Task instructions
From the first entry to the last, copy the material exactly as it stands.

(Provided data begins)

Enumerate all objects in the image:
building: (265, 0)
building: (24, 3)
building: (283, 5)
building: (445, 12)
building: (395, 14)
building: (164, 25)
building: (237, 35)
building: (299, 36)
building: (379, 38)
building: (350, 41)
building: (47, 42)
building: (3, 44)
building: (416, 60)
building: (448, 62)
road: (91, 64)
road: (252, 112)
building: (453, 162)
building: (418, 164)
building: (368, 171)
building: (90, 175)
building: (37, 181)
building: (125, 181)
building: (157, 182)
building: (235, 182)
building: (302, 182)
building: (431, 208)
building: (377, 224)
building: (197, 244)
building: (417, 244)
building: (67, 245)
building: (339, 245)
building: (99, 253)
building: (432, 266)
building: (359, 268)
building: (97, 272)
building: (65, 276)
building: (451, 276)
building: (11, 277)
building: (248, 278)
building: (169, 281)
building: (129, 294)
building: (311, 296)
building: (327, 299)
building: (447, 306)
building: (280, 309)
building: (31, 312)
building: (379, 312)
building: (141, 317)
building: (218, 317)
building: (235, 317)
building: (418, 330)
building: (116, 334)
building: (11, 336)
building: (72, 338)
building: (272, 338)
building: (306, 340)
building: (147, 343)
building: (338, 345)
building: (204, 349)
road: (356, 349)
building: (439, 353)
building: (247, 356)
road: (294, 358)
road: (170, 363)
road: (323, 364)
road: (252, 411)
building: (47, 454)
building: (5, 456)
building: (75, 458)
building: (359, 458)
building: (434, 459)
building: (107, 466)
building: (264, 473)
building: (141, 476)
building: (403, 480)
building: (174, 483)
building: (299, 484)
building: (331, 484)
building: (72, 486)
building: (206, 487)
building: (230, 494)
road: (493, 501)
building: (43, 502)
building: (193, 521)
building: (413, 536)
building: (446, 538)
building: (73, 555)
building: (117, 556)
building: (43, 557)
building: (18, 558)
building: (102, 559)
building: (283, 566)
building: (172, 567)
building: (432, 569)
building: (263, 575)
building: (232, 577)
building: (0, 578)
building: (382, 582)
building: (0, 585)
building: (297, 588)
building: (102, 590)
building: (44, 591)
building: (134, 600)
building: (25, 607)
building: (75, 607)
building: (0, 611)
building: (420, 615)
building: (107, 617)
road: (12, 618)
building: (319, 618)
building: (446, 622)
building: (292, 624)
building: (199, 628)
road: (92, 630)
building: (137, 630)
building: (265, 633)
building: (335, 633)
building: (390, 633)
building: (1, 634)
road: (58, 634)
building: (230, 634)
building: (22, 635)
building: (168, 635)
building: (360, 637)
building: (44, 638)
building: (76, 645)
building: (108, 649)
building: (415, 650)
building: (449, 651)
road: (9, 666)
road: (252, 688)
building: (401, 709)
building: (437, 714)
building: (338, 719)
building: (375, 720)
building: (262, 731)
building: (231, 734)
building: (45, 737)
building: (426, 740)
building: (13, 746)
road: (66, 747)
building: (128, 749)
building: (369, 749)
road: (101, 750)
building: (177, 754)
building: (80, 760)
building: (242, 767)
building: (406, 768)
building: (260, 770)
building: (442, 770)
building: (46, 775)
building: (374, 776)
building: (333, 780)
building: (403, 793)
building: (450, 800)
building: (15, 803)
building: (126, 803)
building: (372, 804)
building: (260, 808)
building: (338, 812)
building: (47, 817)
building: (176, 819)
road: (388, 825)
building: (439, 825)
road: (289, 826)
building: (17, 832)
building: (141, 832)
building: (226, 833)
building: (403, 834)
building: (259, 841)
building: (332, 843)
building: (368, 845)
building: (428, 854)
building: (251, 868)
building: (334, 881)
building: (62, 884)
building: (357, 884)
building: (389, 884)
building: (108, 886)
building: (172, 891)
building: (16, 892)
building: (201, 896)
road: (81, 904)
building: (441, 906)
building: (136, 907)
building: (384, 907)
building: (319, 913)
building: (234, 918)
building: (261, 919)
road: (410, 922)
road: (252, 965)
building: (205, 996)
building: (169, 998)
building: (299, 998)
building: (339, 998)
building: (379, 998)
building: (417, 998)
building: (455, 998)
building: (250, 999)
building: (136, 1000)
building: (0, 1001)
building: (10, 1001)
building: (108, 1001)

(Provided data ends)

Result of the task
Enumerate all objects in the image:
building: (265, 0)
building: (24, 3)
building: (283, 5)
building: (445, 12)
building: (395, 14)
building: (164, 25)
building: (237, 35)
building: (299, 36)
building: (379, 38)
building: (350, 41)
building: (47, 42)
building: (3, 44)
building: (416, 60)
building: (448, 62)
road: (91, 64)
road: (252, 112)
building: (453, 162)
building: (418, 164)
building: (368, 171)
building: (90, 175)
building: (37, 181)
building: (125, 181)
building: (157, 182)
building: (235, 182)
building: (302, 182)
building: (431, 208)
building: (377, 224)
building: (197, 244)
building: (417, 244)
building: (67, 245)
building: (339, 245)
building: (99, 253)
building: (432, 266)
building: (359, 268)
building: (97, 272)
building: (65, 276)
building: (451, 276)
building: (11, 277)
building: (248, 278)
building: (169, 281)
building: (129, 294)
building: (311, 296)
building: (327, 299)
building: (447, 306)
building: (280, 309)
building: (31, 312)
building: (379, 312)
building: (141, 317)
building: (218, 317)
building: (235, 317)
building: (418, 330)
building: (116, 334)
building: (11, 336)
building: (72, 338)
building: (272, 338)
building: (306, 340)
building: (147, 343)
building: (338, 345)
building: (204, 349)
road: (356, 349)
building: (439, 353)
building: (247, 356)
road: (294, 358)
road: (170, 363)
road: (323, 364)
road: (252, 411)
building: (47, 454)
building: (5, 456)
building: (75, 458)
building: (359, 458)
building: (434, 459)
building: (107, 466)
building: (264, 473)
building: (141, 476)
building: (403, 480)
building: (174, 483)
building: (299, 484)
building: (331, 484)
building: (72, 486)
building: (206, 487)
building: (230, 494)
road: (493, 501)
building: (43, 502)
building: (193, 521)
building: (413, 536)
building: (446, 538)
building: (73, 555)
building: (117, 556)
building: (43, 557)
building: (18, 558)
building: (102, 559)
building: (283, 566)
building: (172, 567)
building: (432, 569)
building: (263, 575)
building: (232, 577)
building: (0, 578)
building: (382, 582)
building: (0, 585)
building: (297, 588)
building: (102, 590)
building: (44, 591)
building: (134, 600)
building: (25, 607)
building: (75, 607)
building: (0, 611)
building: (420, 615)
building: (107, 617)
road: (12, 618)
building: (319, 618)
building: (446, 622)
building: (292, 624)
building: (199, 628)
road: (92, 630)
building: (137, 630)
building: (265, 633)
building: (335, 633)
building: (390, 633)
building: (1, 634)
road: (58, 634)
building: (230, 634)
building: (22, 635)
building: (168, 635)
building: (360, 637)
building: (44, 638)
building: (76, 645)
building: (108, 649)
building: (415, 650)
building: (449, 651)
road: (9, 666)
road: (252, 688)
building: (401, 709)
building: (437, 714)
building: (338, 719)
building: (375, 720)
building: (262, 731)
building: (231, 734)
building: (45, 737)
building: (426, 740)
building: (13, 746)
road: (66, 747)
building: (128, 749)
building: (369, 749)
road: (101, 750)
building: (177, 754)
building: (80, 760)
building: (242, 767)
building: (406, 768)
building: (260, 770)
building: (442, 770)
building: (46, 775)
building: (374, 776)
building: (333, 780)
building: (403, 793)
building: (450, 800)
building: (15, 803)
building: (126, 803)
building: (372, 804)
building: (260, 808)
building: (338, 812)
building: (47, 817)
building: (176, 819)
road: (388, 825)
building: (439, 825)
road: (289, 826)
building: (17, 832)
building: (141, 832)
building: (226, 833)
building: (403, 834)
building: (259, 841)
building: (332, 843)
building: (368, 845)
building: (428, 854)
building: (251, 868)
building: (334, 881)
building: (62, 884)
building: (357, 884)
building: (389, 884)
building: (108, 886)
building: (172, 891)
building: (16, 892)
building: (201, 896)
road: (81, 904)
building: (441, 906)
building: (136, 907)
building: (384, 907)
building: (319, 913)
building: (234, 918)
building: (261, 919)
road: (410, 922)
road: (252, 965)
building: (205, 996)
building: (169, 998)
building: (299, 998)
building: (339, 998)
building: (379, 998)
building: (417, 998)
building: (455, 998)
building: (250, 999)
building: (136, 1000)
building: (0, 1001)
building: (10, 1001)
building: (108, 1001)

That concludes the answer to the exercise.